- **Task to carry out**:
Only lines holding the word "strawberry" should be copied from the material.
═══ Working data
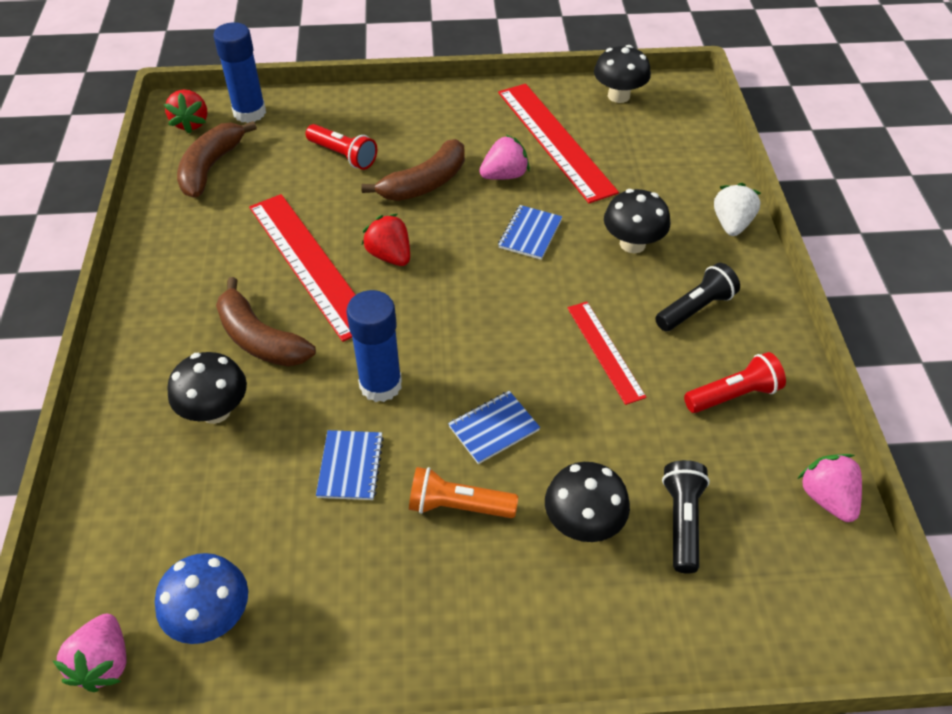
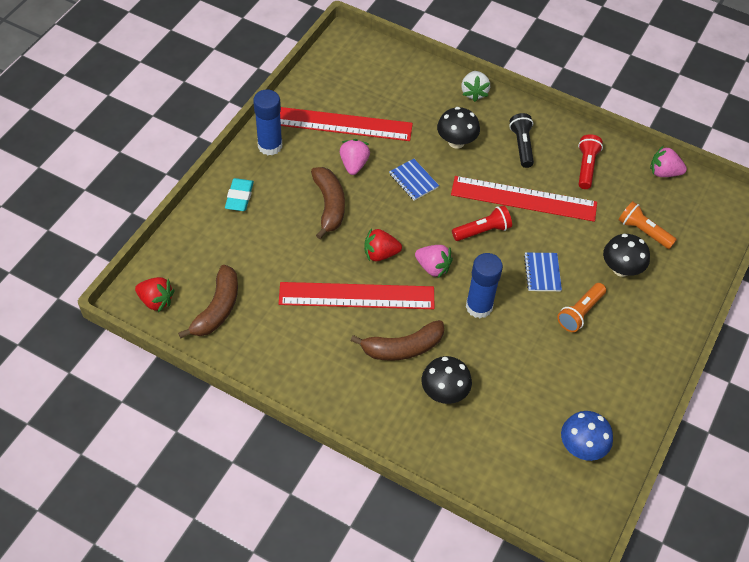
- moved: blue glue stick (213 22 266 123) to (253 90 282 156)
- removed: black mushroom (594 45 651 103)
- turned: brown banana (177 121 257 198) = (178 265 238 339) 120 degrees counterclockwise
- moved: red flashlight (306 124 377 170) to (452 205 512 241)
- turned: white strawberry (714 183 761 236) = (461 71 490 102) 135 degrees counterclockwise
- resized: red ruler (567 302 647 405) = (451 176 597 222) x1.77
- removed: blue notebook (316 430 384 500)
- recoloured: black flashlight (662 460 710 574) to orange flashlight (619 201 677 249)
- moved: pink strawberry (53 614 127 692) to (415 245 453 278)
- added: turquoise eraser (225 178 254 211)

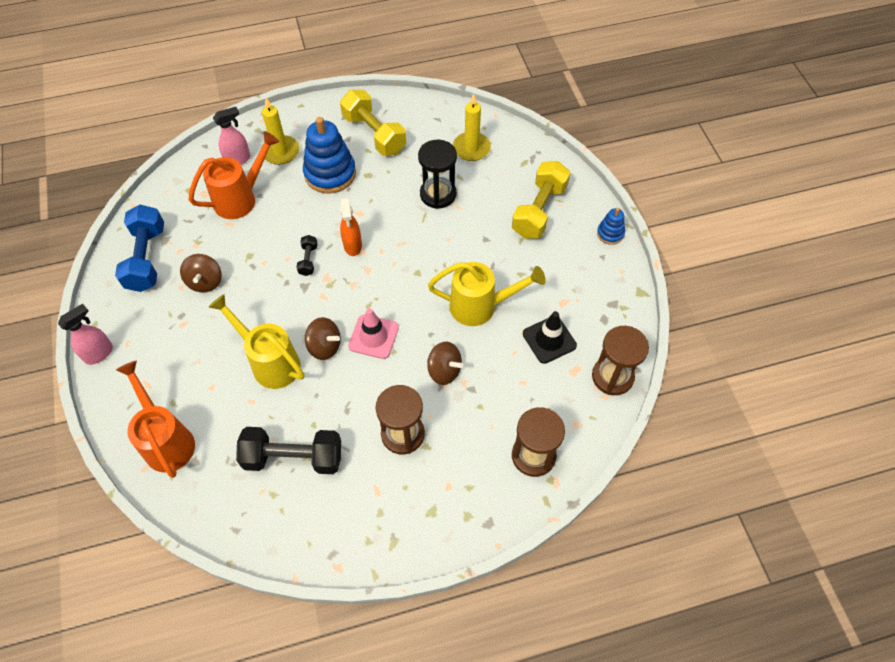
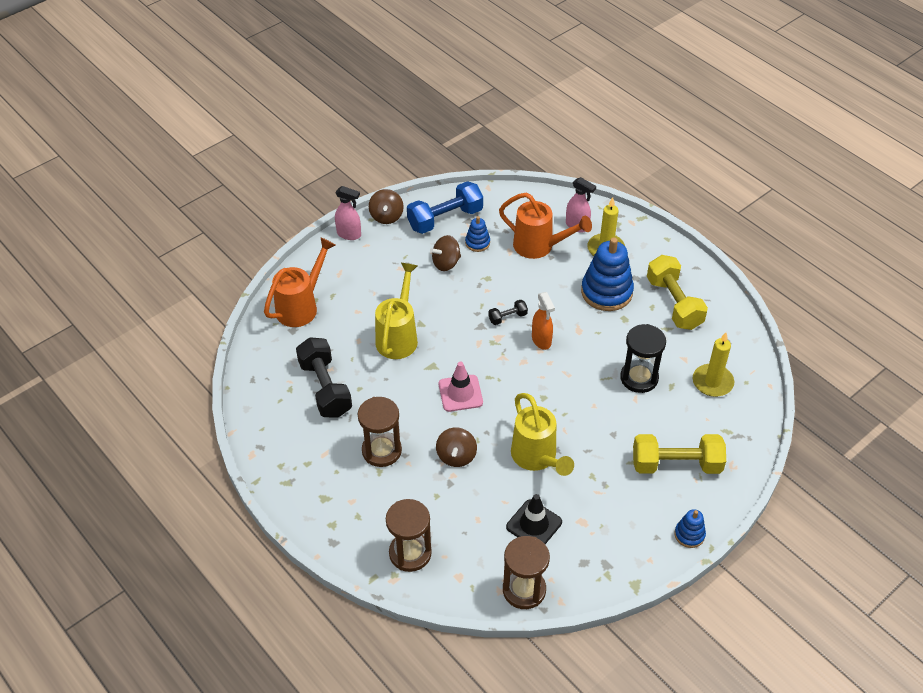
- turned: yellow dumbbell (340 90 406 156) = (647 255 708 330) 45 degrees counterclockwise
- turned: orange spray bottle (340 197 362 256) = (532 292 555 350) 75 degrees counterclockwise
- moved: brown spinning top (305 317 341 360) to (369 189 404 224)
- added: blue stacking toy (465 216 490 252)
══════
═══ Working data
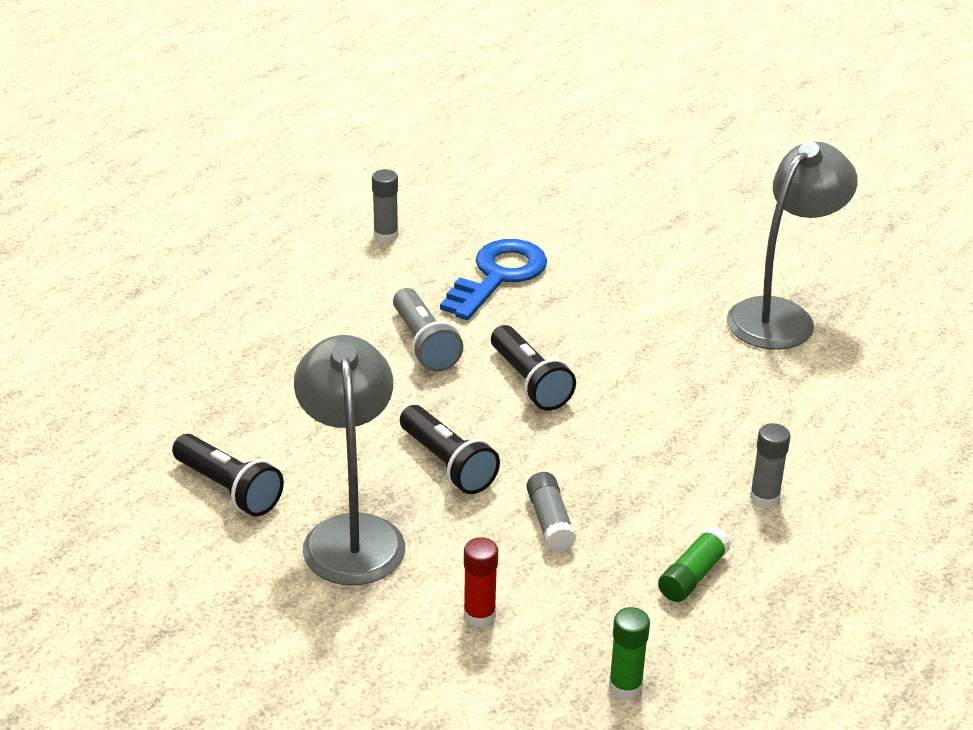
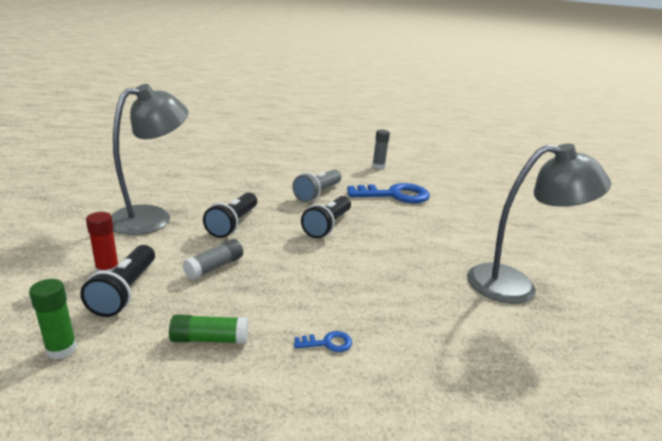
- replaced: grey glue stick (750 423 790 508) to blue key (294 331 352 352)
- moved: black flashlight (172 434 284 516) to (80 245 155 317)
══════
- **The answer**:
- turned: white strawberry (714 183 761 236) = (461 71 490 102) 135 degrees counterclockwise
- moved: pink strawberry (53 614 127 692) to (415 245 453 278)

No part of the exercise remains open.